>>>>>

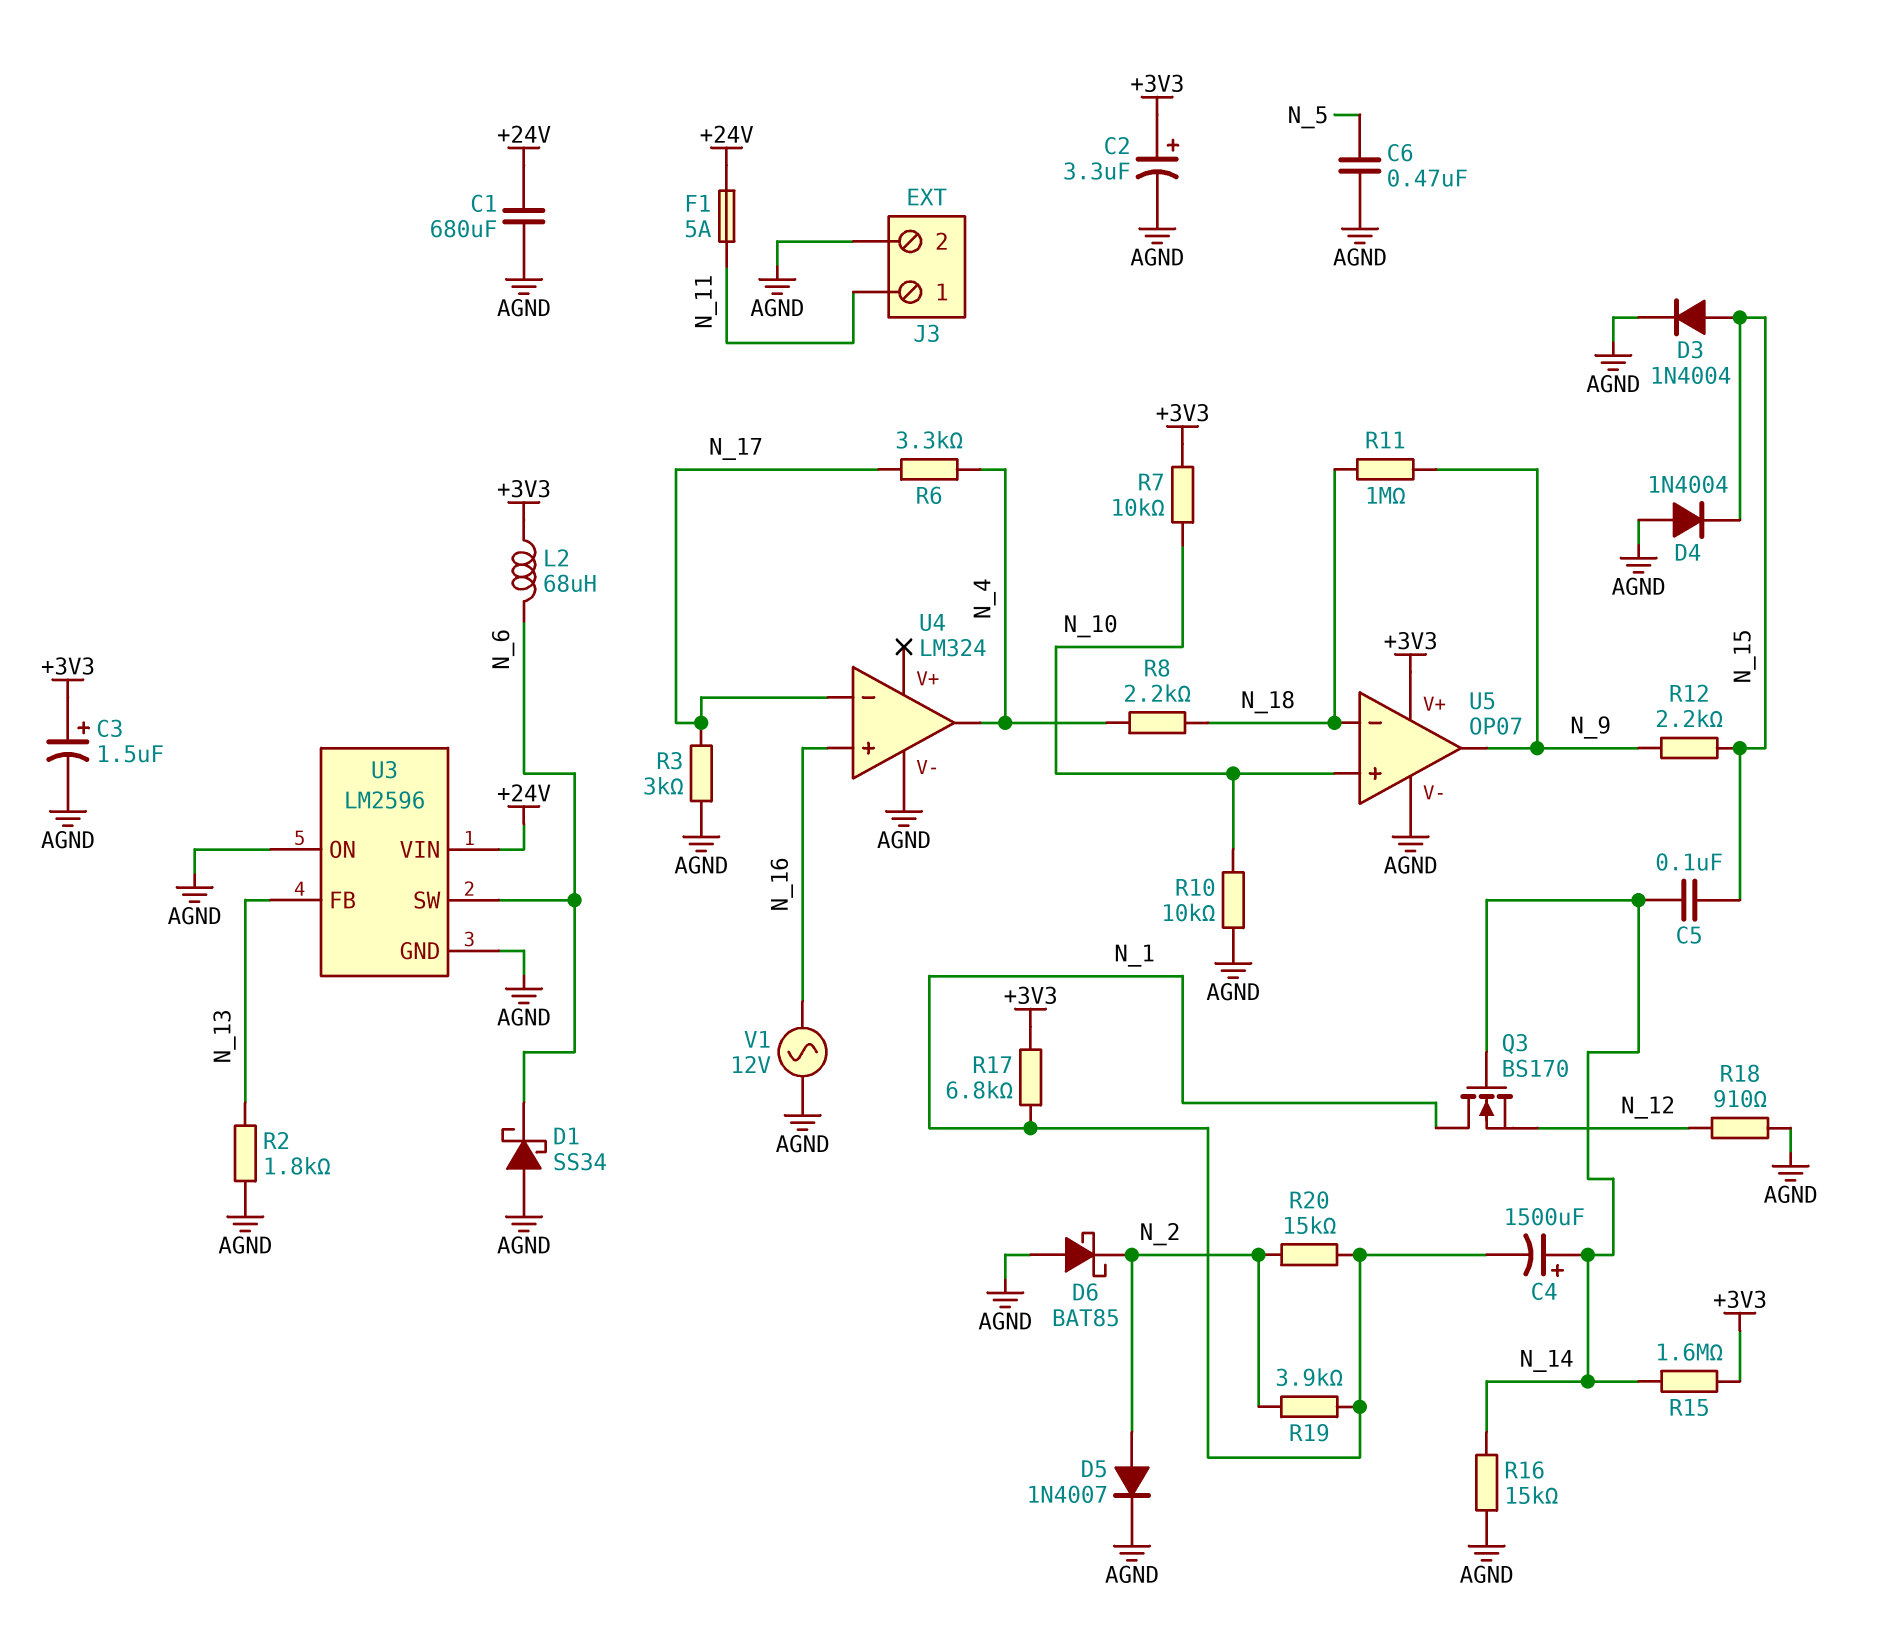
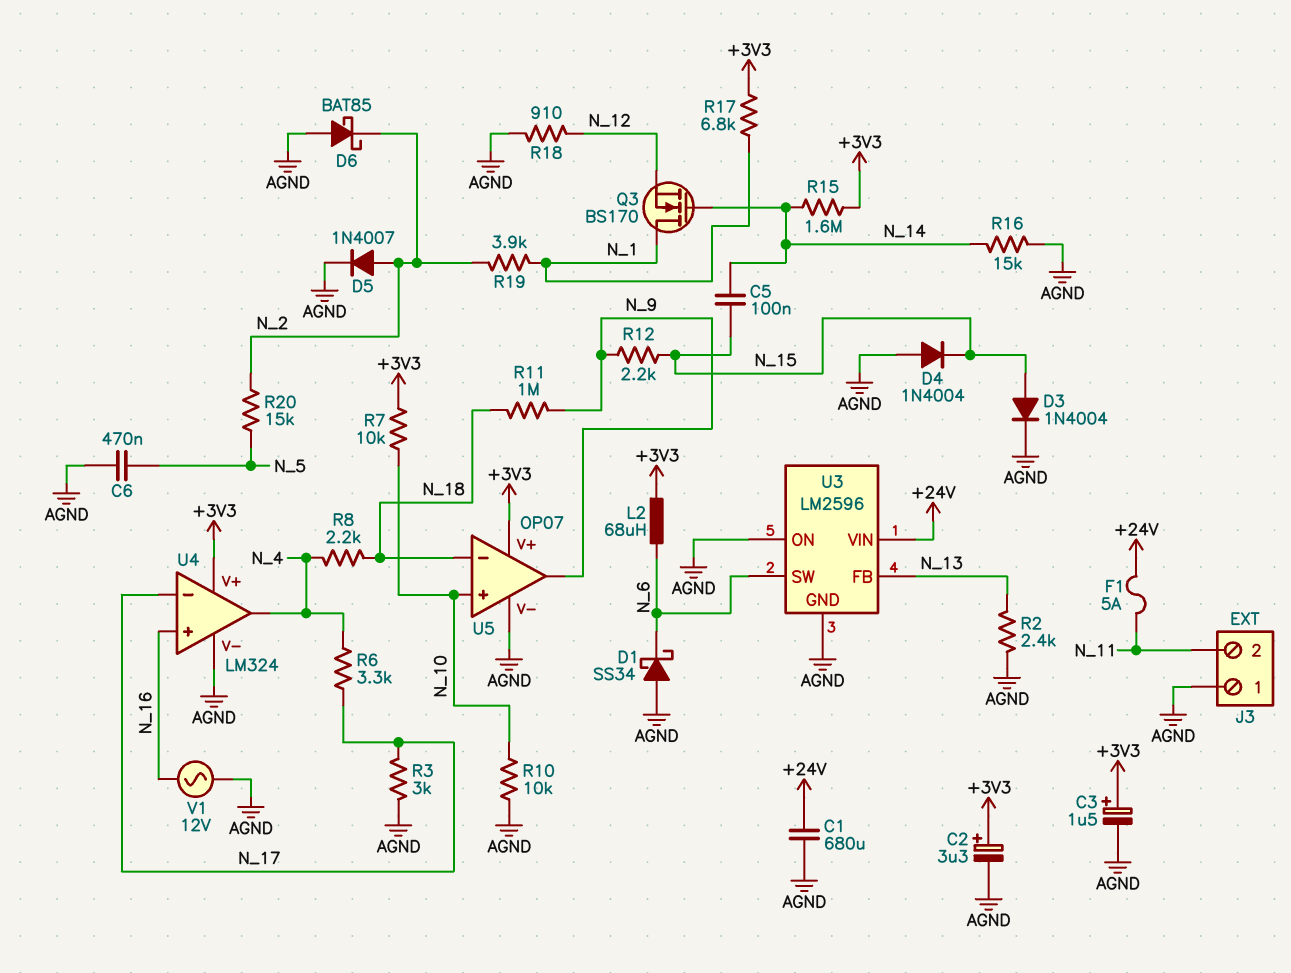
C4: 1500uF (plus N_14, minus N_1) -> none
J3 pin 1: N_11 -> AGND
J3 pin 2: AGND -> N_11
R2: 1.8k (AGND, N_13) -> 2.4k (AGND, N_13)
R20: 15k (N_1, N_2) -> 15k (N_2, N_5)
U4 pin V+: none -> +3V3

<<<<<

Search the data above and return each line in which "AGND" occurs.

Answer section.
J3 pin 1: N_11 -> AGND
J3 pin 2: AGND -> N_11
R2: 1.8k (AGND, N_13) -> 2.4k (AGND, N_13)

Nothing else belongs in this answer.